- What to work on: Look below for the line containing "after: brosse à dents (rose)"; from there, print each line exactly up to and including the line containing "before: bouton (vert)", and stop.

[[ Exercise materials open ]]

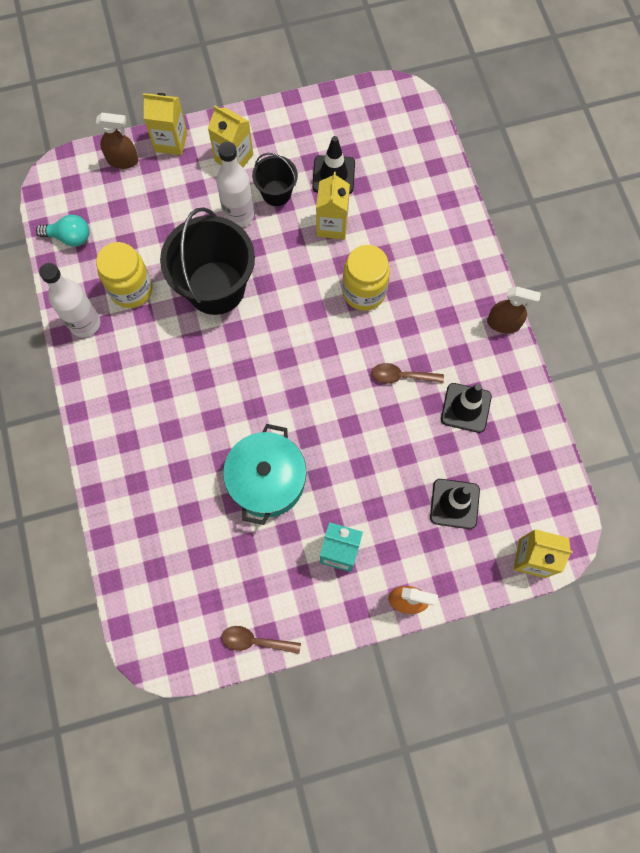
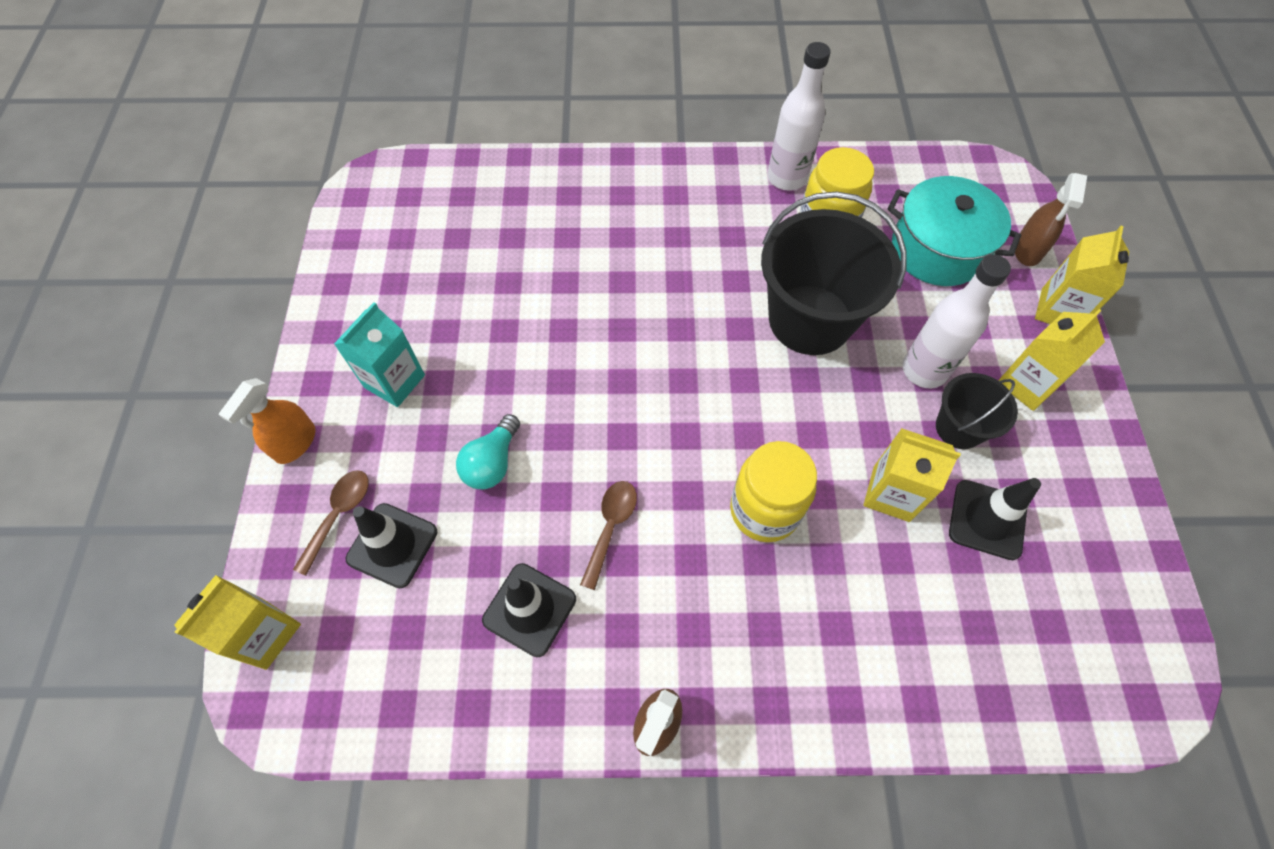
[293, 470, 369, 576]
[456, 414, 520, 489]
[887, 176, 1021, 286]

[[ Exercise materials closed ]]
[[ Exercise materials open ]]

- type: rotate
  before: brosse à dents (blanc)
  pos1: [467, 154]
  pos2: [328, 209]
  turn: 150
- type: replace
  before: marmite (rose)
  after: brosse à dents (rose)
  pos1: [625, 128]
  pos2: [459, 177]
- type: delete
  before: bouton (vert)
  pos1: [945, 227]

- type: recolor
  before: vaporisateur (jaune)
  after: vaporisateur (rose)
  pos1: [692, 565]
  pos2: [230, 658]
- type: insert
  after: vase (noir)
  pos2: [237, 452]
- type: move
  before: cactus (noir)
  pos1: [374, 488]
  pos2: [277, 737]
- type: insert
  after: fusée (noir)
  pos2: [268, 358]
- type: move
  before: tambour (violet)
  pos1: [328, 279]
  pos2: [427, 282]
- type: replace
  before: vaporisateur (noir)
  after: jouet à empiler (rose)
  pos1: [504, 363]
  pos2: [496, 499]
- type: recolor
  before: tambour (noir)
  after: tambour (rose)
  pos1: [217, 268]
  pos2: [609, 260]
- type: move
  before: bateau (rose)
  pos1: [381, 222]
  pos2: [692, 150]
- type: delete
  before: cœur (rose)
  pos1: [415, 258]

[[ Exercise materials closed ]]

- Output for this task:
  after: brosse à dents (rose)
  pos1: [625, 128]
  pos2: [459, 177]
- type: delete
  before: bouton (vert)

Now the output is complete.